_DIRECTIONS_
Once the images are removed, repeat all of the entries exactly.
##### DATASET CONTENT #####
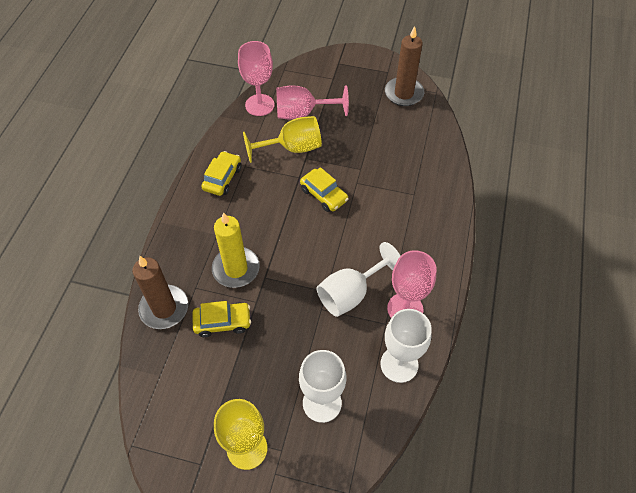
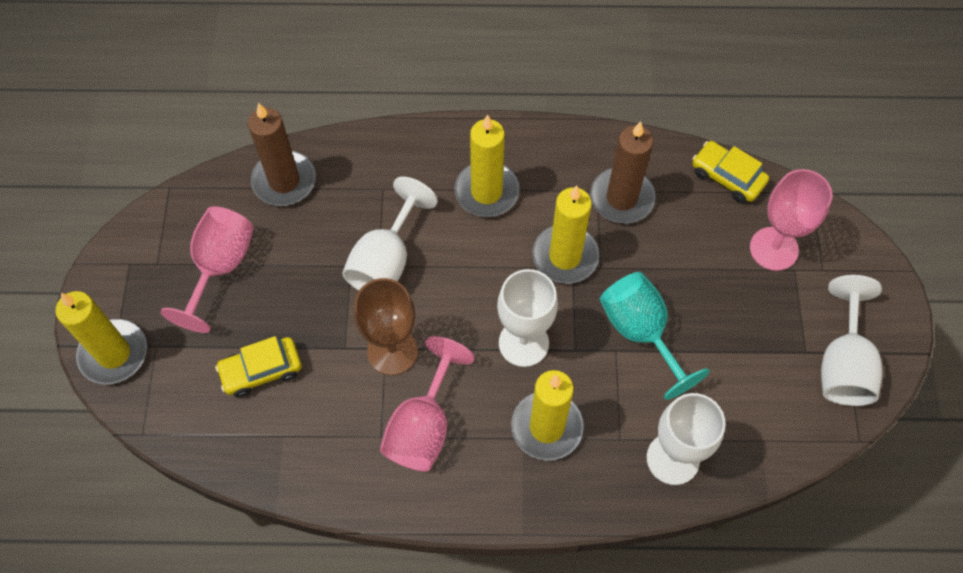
brown goblet: 0 -> 1
turquoise goblet: 0 -> 1
white goblet: 3 -> 4
yellow candle: 1 -> 4
yellow car: 3 -> 2
yellow goblet: 2 -> 0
#####
_SOLUTION TO THIS EXERCISE_
brown goblet: 0 -> 1
turquoise goblet: 0 -> 1
white goblet: 3 -> 4
yellow candle: 1 -> 4
yellow car: 3 -> 2
yellow goblet: 2 -> 0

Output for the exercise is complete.